Assignment:
The entries that follow should be written out exactly.

Data extract:
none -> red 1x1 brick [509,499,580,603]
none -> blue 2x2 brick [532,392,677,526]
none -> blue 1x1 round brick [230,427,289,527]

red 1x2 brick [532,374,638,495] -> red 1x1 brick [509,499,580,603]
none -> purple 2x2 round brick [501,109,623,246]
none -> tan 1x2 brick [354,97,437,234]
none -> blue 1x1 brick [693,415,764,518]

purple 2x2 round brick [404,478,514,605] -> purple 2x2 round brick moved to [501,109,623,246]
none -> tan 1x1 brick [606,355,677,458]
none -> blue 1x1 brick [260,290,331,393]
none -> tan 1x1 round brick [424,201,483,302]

Answer space:
none -> red 1x1 brick [509,499,580,603]
none -> blue 2x2 brick [532,392,677,526]
none -> blue 1x1 round brick [230,427,289,527]

red 1x2 brick [532,374,638,495] -> red 1x1 brick [509,499,580,603]
none -> purple 2x2 round brick [501,109,623,246]
none -> tan 1x2 brick [354,97,437,234]
none -> blue 1x1 brick [693,415,764,518]

purple 2x2 round brick [404,478,514,605] -> purple 2x2 round brick moved to [501,109,623,246]
none -> tan 1x1 brick [606,355,677,458]
none -> blue 1x1 brick [260,290,331,393]
none -> tan 1x1 round brick [424,201,483,302]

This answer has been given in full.